- [TASK PROMPT] The answer must consist of each line below that holds the word "DIGITS", copied as it stands.

- [SUPPLIED RECORDS]
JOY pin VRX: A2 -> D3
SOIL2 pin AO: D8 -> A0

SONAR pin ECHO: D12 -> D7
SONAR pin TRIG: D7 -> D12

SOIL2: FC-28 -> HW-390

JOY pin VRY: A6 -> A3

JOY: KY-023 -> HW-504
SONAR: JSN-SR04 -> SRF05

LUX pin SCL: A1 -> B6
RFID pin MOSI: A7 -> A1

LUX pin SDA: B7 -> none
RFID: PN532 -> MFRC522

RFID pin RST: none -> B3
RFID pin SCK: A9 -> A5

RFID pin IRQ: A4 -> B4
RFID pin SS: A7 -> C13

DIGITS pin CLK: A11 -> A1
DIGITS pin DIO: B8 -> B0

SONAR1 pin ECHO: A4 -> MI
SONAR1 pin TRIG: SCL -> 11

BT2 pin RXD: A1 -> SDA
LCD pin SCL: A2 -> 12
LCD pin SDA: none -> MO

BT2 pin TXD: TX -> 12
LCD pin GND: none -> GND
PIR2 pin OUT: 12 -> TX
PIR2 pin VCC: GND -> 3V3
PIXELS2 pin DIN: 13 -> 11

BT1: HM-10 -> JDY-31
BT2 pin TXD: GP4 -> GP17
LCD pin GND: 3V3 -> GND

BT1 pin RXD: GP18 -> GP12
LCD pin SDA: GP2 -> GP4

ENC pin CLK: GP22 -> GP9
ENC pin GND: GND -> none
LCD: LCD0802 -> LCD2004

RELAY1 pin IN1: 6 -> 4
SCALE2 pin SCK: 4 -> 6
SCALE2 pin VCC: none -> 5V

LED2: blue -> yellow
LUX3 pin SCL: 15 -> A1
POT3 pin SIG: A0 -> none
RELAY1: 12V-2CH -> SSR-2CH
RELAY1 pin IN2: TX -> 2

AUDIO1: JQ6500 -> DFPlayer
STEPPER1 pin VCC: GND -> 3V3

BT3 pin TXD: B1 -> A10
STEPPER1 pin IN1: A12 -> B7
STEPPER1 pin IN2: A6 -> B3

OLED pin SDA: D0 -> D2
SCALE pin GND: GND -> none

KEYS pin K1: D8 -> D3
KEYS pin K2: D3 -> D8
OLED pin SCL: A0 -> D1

- [SOLVED PROBLEM]
DIGITS pin CLK: A11 -> A1
DIGITS pin DIO: B8 -> B0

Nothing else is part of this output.